**RECORD SET:**
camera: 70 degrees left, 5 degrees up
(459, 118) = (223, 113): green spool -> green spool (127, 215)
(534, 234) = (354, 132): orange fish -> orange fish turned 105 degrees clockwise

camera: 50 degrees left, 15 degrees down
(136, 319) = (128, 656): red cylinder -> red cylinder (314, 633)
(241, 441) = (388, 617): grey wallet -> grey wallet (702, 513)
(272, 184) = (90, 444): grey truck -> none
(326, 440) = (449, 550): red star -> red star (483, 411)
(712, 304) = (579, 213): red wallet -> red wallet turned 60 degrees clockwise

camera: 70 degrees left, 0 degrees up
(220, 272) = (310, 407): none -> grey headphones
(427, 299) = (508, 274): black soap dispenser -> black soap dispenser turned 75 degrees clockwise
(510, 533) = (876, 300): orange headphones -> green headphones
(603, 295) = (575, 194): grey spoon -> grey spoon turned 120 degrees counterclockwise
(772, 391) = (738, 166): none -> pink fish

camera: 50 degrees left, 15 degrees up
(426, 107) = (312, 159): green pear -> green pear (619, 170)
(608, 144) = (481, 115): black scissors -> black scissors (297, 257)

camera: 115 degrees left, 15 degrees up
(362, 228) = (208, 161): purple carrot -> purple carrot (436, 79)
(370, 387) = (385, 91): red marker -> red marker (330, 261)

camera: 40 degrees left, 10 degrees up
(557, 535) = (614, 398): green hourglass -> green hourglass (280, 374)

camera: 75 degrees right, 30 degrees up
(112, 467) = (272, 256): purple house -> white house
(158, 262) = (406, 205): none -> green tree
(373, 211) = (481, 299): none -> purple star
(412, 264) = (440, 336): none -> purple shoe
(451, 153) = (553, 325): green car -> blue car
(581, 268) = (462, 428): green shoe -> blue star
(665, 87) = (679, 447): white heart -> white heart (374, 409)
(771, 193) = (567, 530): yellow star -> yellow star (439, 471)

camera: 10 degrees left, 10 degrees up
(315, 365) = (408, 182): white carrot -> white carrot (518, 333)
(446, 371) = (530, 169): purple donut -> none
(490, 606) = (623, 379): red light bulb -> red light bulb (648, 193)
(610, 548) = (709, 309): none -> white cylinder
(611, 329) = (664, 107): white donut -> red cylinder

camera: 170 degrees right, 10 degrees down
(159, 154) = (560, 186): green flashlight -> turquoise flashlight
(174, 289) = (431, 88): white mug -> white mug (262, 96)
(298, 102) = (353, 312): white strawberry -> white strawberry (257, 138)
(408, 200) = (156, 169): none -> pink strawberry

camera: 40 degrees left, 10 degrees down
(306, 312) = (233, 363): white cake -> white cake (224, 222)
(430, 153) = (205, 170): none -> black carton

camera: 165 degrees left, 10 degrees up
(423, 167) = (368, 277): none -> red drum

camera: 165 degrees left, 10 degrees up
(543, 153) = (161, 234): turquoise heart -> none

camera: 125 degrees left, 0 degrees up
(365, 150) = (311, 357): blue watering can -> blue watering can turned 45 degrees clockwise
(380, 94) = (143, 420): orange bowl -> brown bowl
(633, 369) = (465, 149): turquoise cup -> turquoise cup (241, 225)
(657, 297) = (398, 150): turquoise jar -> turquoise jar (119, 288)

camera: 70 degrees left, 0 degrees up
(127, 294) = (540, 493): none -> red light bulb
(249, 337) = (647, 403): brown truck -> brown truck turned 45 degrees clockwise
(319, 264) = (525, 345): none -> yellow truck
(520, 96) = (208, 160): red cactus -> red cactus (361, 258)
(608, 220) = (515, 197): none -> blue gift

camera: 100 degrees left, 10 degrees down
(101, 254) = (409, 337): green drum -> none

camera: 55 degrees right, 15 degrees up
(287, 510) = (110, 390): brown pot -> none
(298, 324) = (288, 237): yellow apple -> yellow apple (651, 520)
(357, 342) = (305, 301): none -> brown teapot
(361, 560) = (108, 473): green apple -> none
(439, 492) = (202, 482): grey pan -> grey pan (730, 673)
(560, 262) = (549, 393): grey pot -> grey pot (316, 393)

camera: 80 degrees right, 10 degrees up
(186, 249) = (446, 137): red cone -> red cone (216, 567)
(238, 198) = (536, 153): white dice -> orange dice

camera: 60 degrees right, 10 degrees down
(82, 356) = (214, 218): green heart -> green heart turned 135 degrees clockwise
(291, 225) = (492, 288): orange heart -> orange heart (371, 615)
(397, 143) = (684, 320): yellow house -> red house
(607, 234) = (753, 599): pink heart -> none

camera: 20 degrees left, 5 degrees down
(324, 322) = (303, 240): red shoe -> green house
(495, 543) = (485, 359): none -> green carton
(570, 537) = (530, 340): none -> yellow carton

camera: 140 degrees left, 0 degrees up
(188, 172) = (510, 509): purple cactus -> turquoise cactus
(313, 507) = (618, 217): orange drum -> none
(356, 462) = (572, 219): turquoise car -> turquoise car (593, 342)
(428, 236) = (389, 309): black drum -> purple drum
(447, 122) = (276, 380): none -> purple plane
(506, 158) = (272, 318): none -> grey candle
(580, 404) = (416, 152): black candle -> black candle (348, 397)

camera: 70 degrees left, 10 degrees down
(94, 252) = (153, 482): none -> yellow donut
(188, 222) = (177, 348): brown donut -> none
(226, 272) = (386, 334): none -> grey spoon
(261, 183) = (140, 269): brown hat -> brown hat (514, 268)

**REQUIRED WORK:** Nothing in the data may differ; print all of it exactly as written.

**RESULT OF THIS TASK:**
camera: 70 degrees left, 5 degrees up
(459, 118) = (223, 113): green spool -> green spool (127, 215)
(534, 234) = (354, 132): orange fish -> orange fish turned 105 degrees clockwise

camera: 50 degrees left, 15 degrees down
(136, 319) = (128, 656): red cylinder -> red cylinder (314, 633)
(241, 441) = (388, 617): grey wallet -> grey wallet (702, 513)
(272, 184) = (90, 444): grey truck -> none
(326, 440) = (449, 550): red star -> red star (483, 411)
(712, 304) = (579, 213): red wallet -> red wallet turned 60 degrees clockwise

camera: 70 degrees left, 0 degrees up
(220, 272) = (310, 407): none -> grey headphones
(427, 299) = (508, 274): black soap dispenser -> black soap dispenser turned 75 degrees clockwise
(510, 533) = (876, 300): orange headphones -> green headphones
(603, 295) = (575, 194): grey spoon -> grey spoon turned 120 degrees counterclockwise
(772, 391) = (738, 166): none -> pink fish

camera: 50 degrees left, 15 degrees up
(426, 107) = (312, 159): green pear -> green pear (619, 170)
(608, 144) = (481, 115): black scissors -> black scissors (297, 257)

camera: 115 degrees left, 15 degrees up
(362, 228) = (208, 161): purple carrot -> purple carrot (436, 79)
(370, 387) = (385, 91): red marker -> red marker (330, 261)

camera: 40 degrees left, 10 degrees up
(557, 535) = (614, 398): green hourglass -> green hourglass (280, 374)

camera: 75 degrees right, 30 degrees up
(112, 467) = (272, 256): purple house -> white house
(158, 262) = (406, 205): none -> green tree
(373, 211) = (481, 299): none -> purple star
(412, 264) = (440, 336): none -> purple shoe
(451, 153) = (553, 325): green car -> blue car
(581, 268) = (462, 428): green shoe -> blue star
(665, 87) = (679, 447): white heart -> white heart (374, 409)
(771, 193) = (567, 530): yellow star -> yellow star (439, 471)

camera: 10 degrees left, 10 degrees up
(315, 365) = (408, 182): white carrot -> white carrot (518, 333)
(446, 371) = (530, 169): purple donut -> none
(490, 606) = (623, 379): red light bulb -> red light bulb (648, 193)
(610, 548) = (709, 309): none -> white cylinder
(611, 329) = (664, 107): white donut -> red cylinder

camera: 170 degrees right, 10 degrees down
(159, 154) = (560, 186): green flashlight -> turquoise flashlight
(174, 289) = (431, 88): white mug -> white mug (262, 96)
(298, 102) = (353, 312): white strawberry -> white strawberry (257, 138)
(408, 200) = (156, 169): none -> pink strawberry

camera: 40 degrees left, 10 degrees down
(306, 312) = (233, 363): white cake -> white cake (224, 222)
(430, 153) = (205, 170): none -> black carton

camera: 165 degrees left, 10 degrees up
(423, 167) = (368, 277): none -> red drum

camera: 165 degrees left, 10 degrees up
(543, 153) = (161, 234): turquoise heart -> none

camera: 125 degrees left, 0 degrees up
(365, 150) = (311, 357): blue watering can -> blue watering can turned 45 degrees clockwise
(380, 94) = (143, 420): orange bowl -> brown bowl
(633, 369) = (465, 149): turquoise cup -> turquoise cup (241, 225)
(657, 297) = (398, 150): turquoise jar -> turquoise jar (119, 288)

camera: 70 degrees left, 0 degrees up
(127, 294) = (540, 493): none -> red light bulb
(249, 337) = (647, 403): brown truck -> brown truck turned 45 degrees clockwise
(319, 264) = (525, 345): none -> yellow truck
(520, 96) = (208, 160): red cactus -> red cactus (361, 258)
(608, 220) = (515, 197): none -> blue gift

camera: 100 degrees left, 10 degrees down
(101, 254) = (409, 337): green drum -> none

camera: 55 degrees right, 15 degrees up
(287, 510) = (110, 390): brown pot -> none
(298, 324) = (288, 237): yellow apple -> yellow apple (651, 520)
(357, 342) = (305, 301): none -> brown teapot
(361, 560) = (108, 473): green apple -> none
(439, 492) = (202, 482): grey pan -> grey pan (730, 673)
(560, 262) = (549, 393): grey pot -> grey pot (316, 393)

camera: 80 degrees right, 10 degrees up
(186, 249) = (446, 137): red cone -> red cone (216, 567)
(238, 198) = (536, 153): white dice -> orange dice

camera: 60 degrees right, 10 degrees down
(82, 356) = (214, 218): green heart -> green heart turned 135 degrees clockwise
(291, 225) = (492, 288): orange heart -> orange heart (371, 615)
(397, 143) = (684, 320): yellow house -> red house
(607, 234) = (753, 599): pink heart -> none

camera: 20 degrees left, 5 degrees down
(324, 322) = (303, 240): red shoe -> green house
(495, 543) = (485, 359): none -> green carton
(570, 537) = (530, 340): none -> yellow carton

camera: 140 degrees left, 0 degrees up
(188, 172) = (510, 509): purple cactus -> turquoise cactus
(313, 507) = (618, 217): orange drum -> none
(356, 462) = (572, 219): turquoise car -> turquoise car (593, 342)
(428, 236) = (389, 309): black drum -> purple drum
(447, 122) = (276, 380): none -> purple plane
(506, 158) = (272, 318): none -> grey candle
(580, 404) = (416, 152): black candle -> black candle (348, 397)

camera: 70 degrees left, 10 degrees down
(94, 252) = (153, 482): none -> yellow donut
(188, 222) = (177, 348): brown donut -> none
(226, 272) = (386, 334): none -> grey spoon
(261, 183) = (140, 269): brown hat -> brown hat (514, 268)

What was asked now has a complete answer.